Top of Study material
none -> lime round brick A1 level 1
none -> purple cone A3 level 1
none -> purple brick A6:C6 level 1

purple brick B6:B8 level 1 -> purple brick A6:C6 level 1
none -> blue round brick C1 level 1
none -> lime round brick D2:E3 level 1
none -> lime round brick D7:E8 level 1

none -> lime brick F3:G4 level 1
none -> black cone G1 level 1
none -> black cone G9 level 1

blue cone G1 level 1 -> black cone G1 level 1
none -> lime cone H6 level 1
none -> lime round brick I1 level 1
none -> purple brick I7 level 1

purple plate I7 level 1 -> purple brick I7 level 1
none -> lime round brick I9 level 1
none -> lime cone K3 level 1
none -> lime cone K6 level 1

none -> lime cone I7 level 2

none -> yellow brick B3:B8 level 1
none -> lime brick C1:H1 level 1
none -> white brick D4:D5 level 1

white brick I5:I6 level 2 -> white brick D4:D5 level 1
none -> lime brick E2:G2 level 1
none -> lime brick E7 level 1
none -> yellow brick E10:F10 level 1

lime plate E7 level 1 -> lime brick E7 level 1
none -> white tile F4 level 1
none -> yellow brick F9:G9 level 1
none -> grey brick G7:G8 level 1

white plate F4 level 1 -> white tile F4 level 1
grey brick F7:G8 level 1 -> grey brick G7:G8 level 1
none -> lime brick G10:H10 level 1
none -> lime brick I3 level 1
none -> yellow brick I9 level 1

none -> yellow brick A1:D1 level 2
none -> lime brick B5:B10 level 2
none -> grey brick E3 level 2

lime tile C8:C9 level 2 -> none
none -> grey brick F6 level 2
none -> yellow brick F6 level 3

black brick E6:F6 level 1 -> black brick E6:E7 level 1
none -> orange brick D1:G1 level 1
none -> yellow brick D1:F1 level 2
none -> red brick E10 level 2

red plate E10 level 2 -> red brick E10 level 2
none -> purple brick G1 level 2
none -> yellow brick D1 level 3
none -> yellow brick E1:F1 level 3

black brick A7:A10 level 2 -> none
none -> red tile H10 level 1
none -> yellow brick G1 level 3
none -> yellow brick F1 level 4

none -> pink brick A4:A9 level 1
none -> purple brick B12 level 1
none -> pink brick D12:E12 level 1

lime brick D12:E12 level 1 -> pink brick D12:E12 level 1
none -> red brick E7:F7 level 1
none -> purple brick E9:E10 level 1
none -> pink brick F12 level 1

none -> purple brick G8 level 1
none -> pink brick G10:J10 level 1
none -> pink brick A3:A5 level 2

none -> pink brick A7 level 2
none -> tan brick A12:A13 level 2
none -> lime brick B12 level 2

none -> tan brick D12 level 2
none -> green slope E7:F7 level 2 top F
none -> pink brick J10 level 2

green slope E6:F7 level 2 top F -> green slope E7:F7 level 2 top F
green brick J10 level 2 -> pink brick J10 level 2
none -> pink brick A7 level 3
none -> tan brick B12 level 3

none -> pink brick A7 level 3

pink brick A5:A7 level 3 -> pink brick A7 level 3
Bottom of Study material
Aim of the task: Lines from the one with "none -> pink brick A4:A9 level 1" through the final line of the listing above should be duplicated word for word, and nothing else included.

Solution below:
none -> pink brick A4:A9 level 1
none -> purple brick B12 level 1
none -> pink brick D12:E12 level 1

lime brick D12:E12 level 1 -> pink brick D12:E12 level 1
none -> red brick E7:F7 level 1
none -> purple brick E9:E10 level 1
none -> pink brick F12 level 1

none -> purple brick G8 level 1
none -> pink brick G10:J10 level 1
none -> pink brick A3:A5 level 2

none -> pink brick A7 level 2
none -> tan brick A12:A13 level 2
none -> lime brick B12 level 2

none -> tan brick D12 level 2
none -> green slope E7:F7 level 2 top F
none -> pink brick J10 level 2

green slope E6:F7 level 2 top F -> green slope E7:F7 level 2 top F
green brick J10 level 2 -> pink brick J10 level 2
none -> pink brick A7 level 3
none -> tan brick B12 level 3

none -> pink brick A7 level 3

pink brick A5:A7 level 3 -> pink brick A7 level 3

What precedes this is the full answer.